Assignment:
Everything from the line that holds "moved | white_pukumope" to the end of the entries below should be printed again, word for word, and nothing more.

Working data:
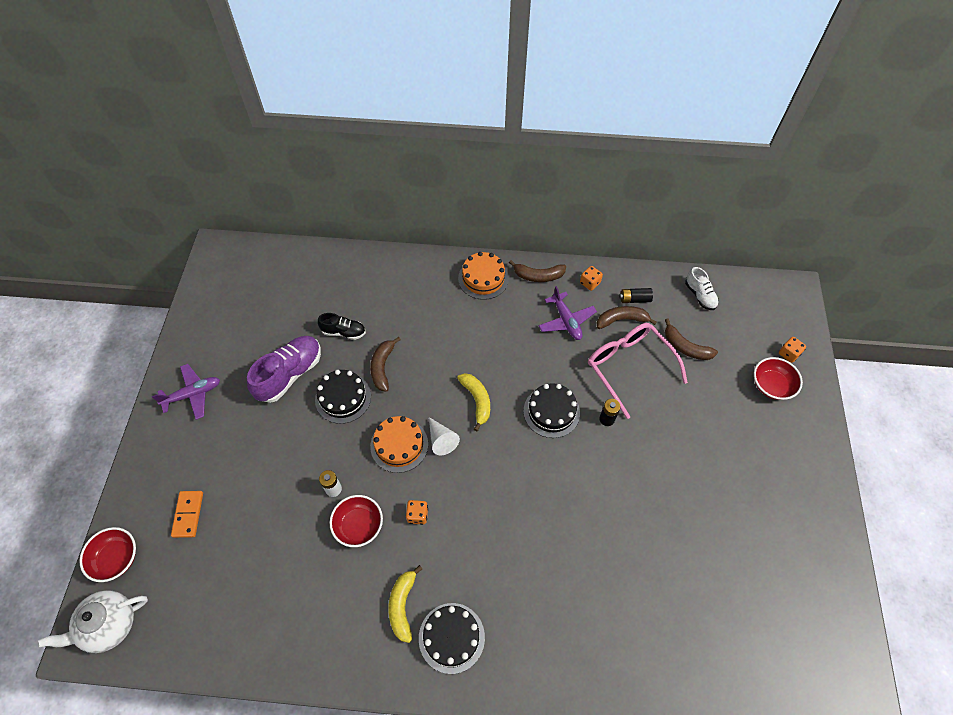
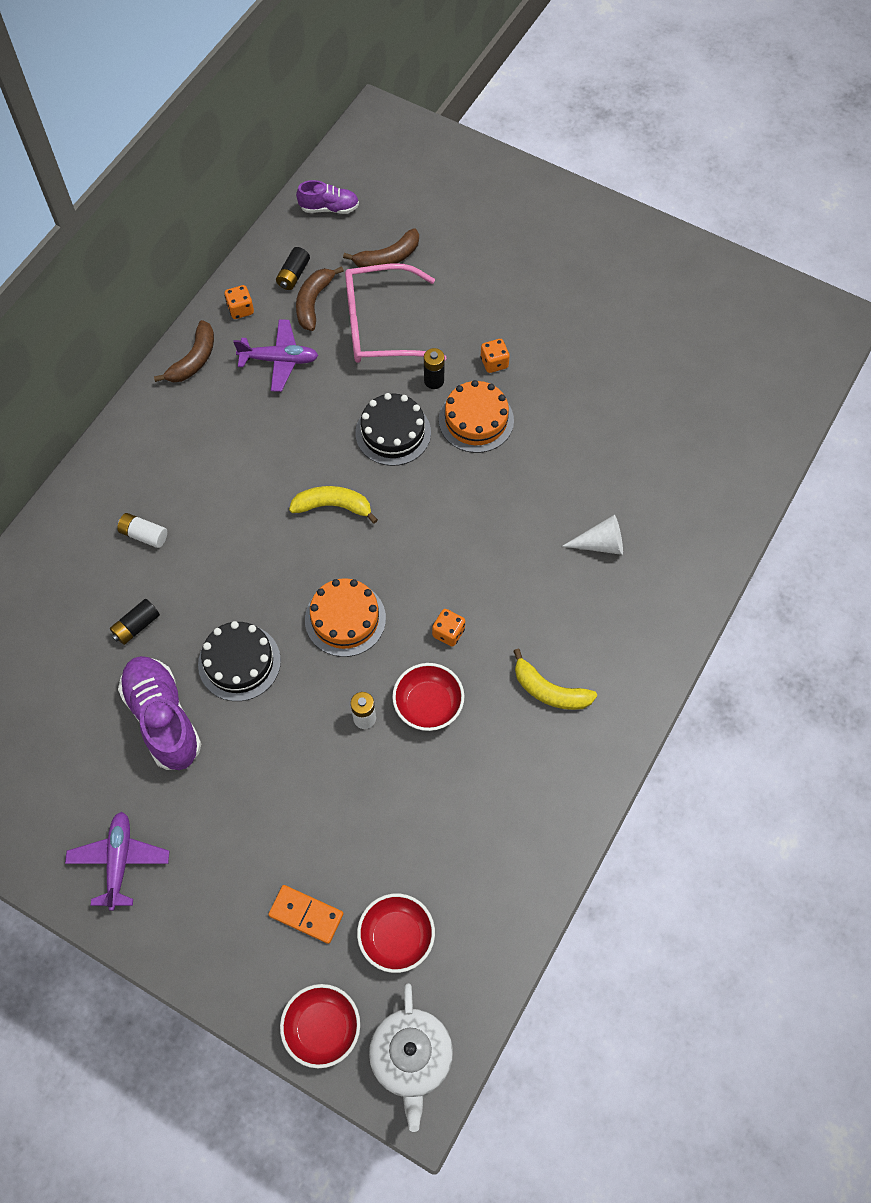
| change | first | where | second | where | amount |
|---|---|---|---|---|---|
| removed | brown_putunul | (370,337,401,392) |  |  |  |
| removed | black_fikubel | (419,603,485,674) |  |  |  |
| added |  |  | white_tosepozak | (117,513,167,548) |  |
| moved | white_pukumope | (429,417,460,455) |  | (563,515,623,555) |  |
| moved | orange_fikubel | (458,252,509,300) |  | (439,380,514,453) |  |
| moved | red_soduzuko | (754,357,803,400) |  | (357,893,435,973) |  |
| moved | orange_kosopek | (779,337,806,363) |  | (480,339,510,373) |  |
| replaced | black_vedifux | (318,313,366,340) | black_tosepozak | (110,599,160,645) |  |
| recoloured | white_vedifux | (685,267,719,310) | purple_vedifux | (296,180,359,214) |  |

Solution for this problem:
| moved | white_pukumope | (429,417,460,455) |  | (563,515,623,555) |  |
| moved | orange_fikubel | (458,252,509,300) |  | (439,380,514,453) |  |
| moved | red_soduzuko | (754,357,803,400) |  | (357,893,435,973) |  |
| moved | orange_kosopek | (779,337,806,363) |  | (480,339,510,373) |  |
| replaced | black_vedifux | (318,313,366,340) | black_tosepozak | (110,599,160,645) |  |
| recoloured | white_vedifux | (685,267,719,310) | purple_vedifux | (296,180,359,214) |  |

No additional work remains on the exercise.